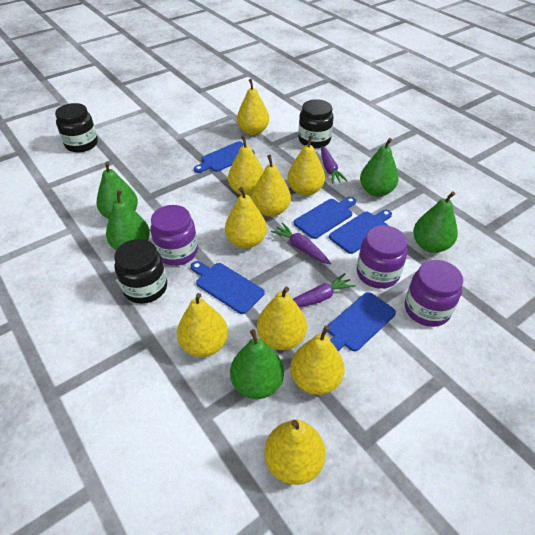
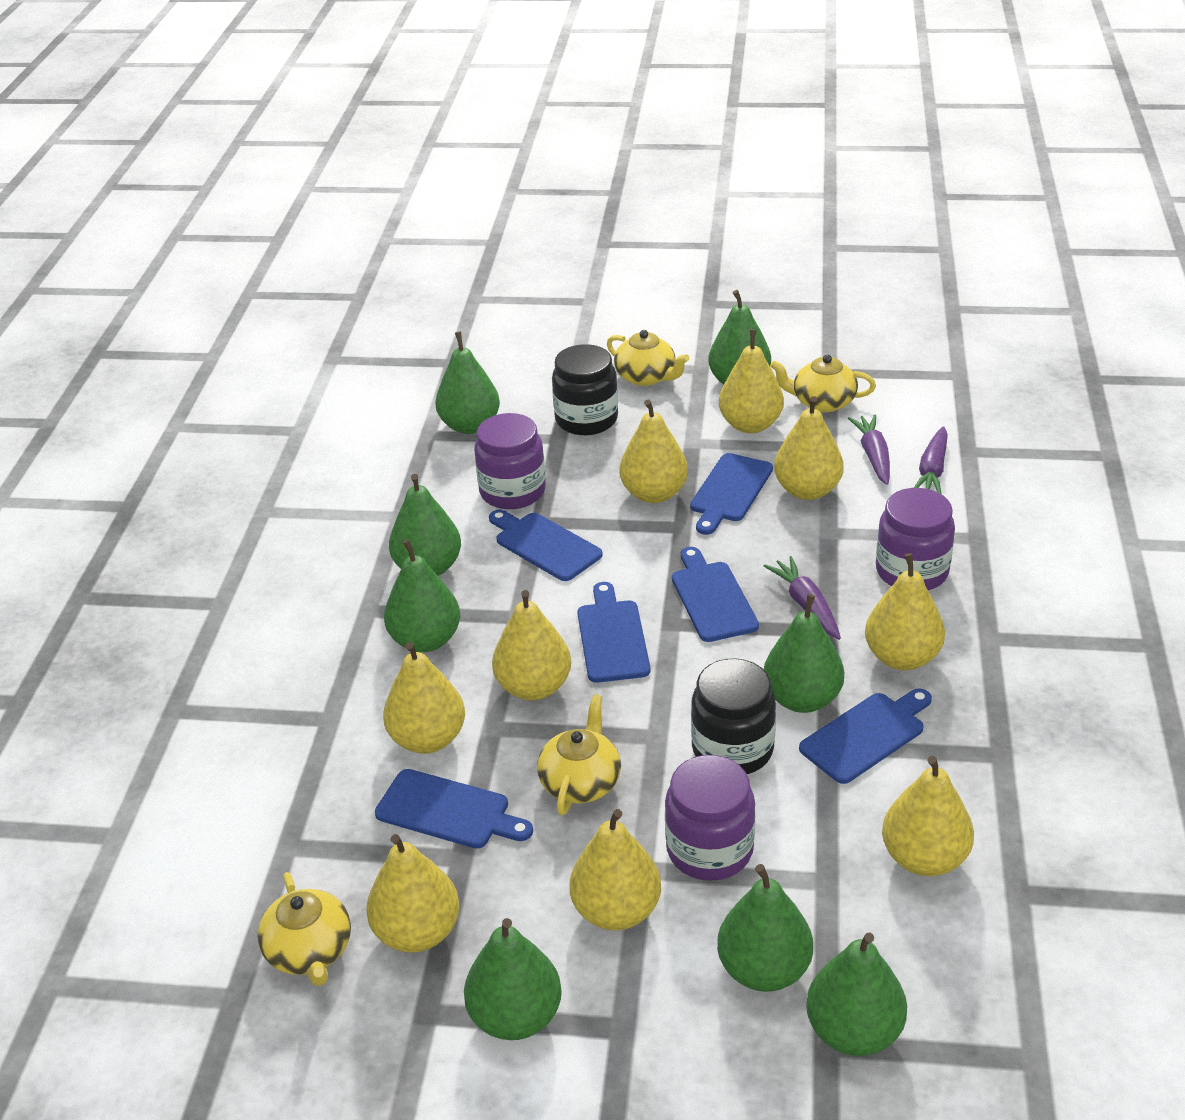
black jar: 3 -> 2
blue cutting board: 5 -> 6
green pear: 5 -> 8
yellow teapot: 0 -> 4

----------

#### [Task objective]
Omit the pictures and print the listing exactly.

#### [Solution to this exercise]
black jar: 3 -> 2
blue cutting board: 5 -> 6
green pear: 5 -> 8
yellow teapot: 0 -> 4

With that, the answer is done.